**WORK ORDER:** Return the full listing, keeping every line exactly as it is.

**THE RECORDS:**
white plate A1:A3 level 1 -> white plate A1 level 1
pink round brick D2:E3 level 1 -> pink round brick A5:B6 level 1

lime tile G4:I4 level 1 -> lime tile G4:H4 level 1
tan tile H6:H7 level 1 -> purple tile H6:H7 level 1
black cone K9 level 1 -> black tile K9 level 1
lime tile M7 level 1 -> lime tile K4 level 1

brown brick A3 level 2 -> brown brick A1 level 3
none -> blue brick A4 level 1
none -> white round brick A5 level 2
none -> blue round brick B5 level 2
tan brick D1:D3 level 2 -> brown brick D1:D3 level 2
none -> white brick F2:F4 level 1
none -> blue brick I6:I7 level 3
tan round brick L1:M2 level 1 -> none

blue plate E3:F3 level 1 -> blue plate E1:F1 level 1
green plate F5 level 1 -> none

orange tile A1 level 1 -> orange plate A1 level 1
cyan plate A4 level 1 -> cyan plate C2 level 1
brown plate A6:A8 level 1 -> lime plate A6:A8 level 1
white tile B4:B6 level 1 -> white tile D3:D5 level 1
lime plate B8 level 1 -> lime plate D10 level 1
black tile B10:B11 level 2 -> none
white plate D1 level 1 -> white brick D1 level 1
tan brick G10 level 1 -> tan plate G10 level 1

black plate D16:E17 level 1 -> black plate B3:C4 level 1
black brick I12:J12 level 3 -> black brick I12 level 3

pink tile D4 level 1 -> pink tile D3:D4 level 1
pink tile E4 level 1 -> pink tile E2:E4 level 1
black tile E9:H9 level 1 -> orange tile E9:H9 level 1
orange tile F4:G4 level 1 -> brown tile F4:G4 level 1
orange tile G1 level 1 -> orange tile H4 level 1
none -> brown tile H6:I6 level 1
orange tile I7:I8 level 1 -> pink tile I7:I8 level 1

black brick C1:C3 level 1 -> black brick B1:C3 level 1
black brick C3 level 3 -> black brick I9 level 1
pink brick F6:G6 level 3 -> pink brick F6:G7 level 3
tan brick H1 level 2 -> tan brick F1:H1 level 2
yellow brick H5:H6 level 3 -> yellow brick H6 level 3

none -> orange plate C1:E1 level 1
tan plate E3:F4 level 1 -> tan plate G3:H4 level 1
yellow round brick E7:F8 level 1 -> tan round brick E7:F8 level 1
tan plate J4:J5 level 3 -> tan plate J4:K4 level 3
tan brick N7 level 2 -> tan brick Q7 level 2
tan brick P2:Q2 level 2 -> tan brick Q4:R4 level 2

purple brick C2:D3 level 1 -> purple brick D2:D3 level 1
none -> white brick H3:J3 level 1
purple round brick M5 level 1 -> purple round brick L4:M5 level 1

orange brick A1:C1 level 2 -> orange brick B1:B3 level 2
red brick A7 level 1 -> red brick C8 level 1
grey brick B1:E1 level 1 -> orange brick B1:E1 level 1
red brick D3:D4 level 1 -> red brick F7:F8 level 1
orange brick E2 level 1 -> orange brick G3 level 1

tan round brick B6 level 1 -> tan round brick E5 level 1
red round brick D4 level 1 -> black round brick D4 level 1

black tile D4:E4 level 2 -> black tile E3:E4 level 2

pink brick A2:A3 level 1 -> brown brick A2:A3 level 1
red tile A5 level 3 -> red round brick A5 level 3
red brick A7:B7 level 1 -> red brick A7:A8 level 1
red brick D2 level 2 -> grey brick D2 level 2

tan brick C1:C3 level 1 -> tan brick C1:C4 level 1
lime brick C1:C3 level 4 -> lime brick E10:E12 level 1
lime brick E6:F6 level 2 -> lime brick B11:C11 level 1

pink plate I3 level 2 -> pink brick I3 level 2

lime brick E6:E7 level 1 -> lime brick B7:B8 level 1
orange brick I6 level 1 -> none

**RESPONSE FOR THIS EXERCISE:**
white plate A1:A3 level 1 -> white plate A1 level 1
pink round brick D2:E3 level 1 -> pink round brick A5:B6 level 1

lime tile G4:I4 level 1 -> lime tile G4:H4 level 1
tan tile H6:H7 level 1 -> purple tile H6:H7 level 1
black cone K9 level 1 -> black tile K9 level 1
lime tile M7 level 1 -> lime tile K4 level 1

brown brick A3 level 2 -> brown brick A1 level 3
none -> blue brick A4 level 1
none -> white round brick A5 level 2
none -> blue round brick B5 level 2
tan brick D1:D3 level 2 -> brown brick D1:D3 level 2
none -> white brick F2:F4 level 1
none -> blue brick I6:I7 level 3
tan round brick L1:M2 level 1 -> none

blue plate E3:F3 level 1 -> blue plate E1:F1 level 1
green plate F5 level 1 -> none

orange tile A1 level 1 -> orange plate A1 level 1
cyan plate A4 level 1 -> cyan plate C2 level 1
brown plate A6:A8 level 1 -> lime plate A6:A8 level 1
white tile B4:B6 level 1 -> white tile D3:D5 level 1
lime plate B8 level 1 -> lime plate D10 level 1
black tile B10:B11 level 2 -> none
white plate D1 level 1 -> white brick D1 level 1
tan brick G10 level 1 -> tan plate G10 level 1

black plate D16:E17 level 1 -> black plate B3:C4 level 1
black brick I12:J12 level 3 -> black brick I12 level 3

pink tile D4 level 1 -> pink tile D3:D4 level 1
pink tile E4 level 1 -> pink tile E2:E4 level 1
black tile E9:H9 level 1 -> orange tile E9:H9 level 1
orange tile F4:G4 level 1 -> brown tile F4:G4 level 1
orange tile G1 level 1 -> orange tile H4 level 1
none -> brown tile H6:I6 level 1
orange tile I7:I8 level 1 -> pink tile I7:I8 level 1

black brick C1:C3 level 1 -> black brick B1:C3 level 1
black brick C3 level 3 -> black brick I9 level 1
pink brick F6:G6 level 3 -> pink brick F6:G7 level 3
tan brick H1 level 2 -> tan brick F1:H1 level 2
yellow brick H5:H6 level 3 -> yellow brick H6 level 3

none -> orange plate C1:E1 level 1
tan plate E3:F4 level 1 -> tan plate G3:H4 level 1
yellow round brick E7:F8 level 1 -> tan round brick E7:F8 level 1
tan plate J4:J5 level 3 -> tan plate J4:K4 level 3
tan brick N7 level 2 -> tan brick Q7 level 2
tan brick P2:Q2 level 2 -> tan brick Q4:R4 level 2

purple brick C2:D3 level 1 -> purple brick D2:D3 level 1
none -> white brick H3:J3 level 1
purple round brick M5 level 1 -> purple round brick L4:M5 level 1

orange brick A1:C1 level 2 -> orange brick B1:B3 level 2
red brick A7 level 1 -> red brick C8 level 1
grey brick B1:E1 level 1 -> orange brick B1:E1 level 1
red brick D3:D4 level 1 -> red brick F7:F8 level 1
orange brick E2 level 1 -> orange brick G3 level 1

tan round brick B6 level 1 -> tan round brick E5 level 1
red round brick D4 level 1 -> black round brick D4 level 1

black tile D4:E4 level 2 -> black tile E3:E4 level 2

pink brick A2:A3 level 1 -> brown brick A2:A3 level 1
red tile A5 level 3 -> red round brick A5 level 3
red brick A7:B7 level 1 -> red brick A7:A8 level 1
red brick D2 level 2 -> grey brick D2 level 2

tan brick C1:C3 level 1 -> tan brick C1:C4 level 1
lime brick C1:C3 level 4 -> lime brick E10:E12 level 1
lime brick E6:F6 level 2 -> lime brick B11:C11 level 1

pink plate I3 level 2 -> pink brick I3 level 2

lime brick E6:E7 level 1 -> lime brick B7:B8 level 1
orange brick I6 level 1 -> none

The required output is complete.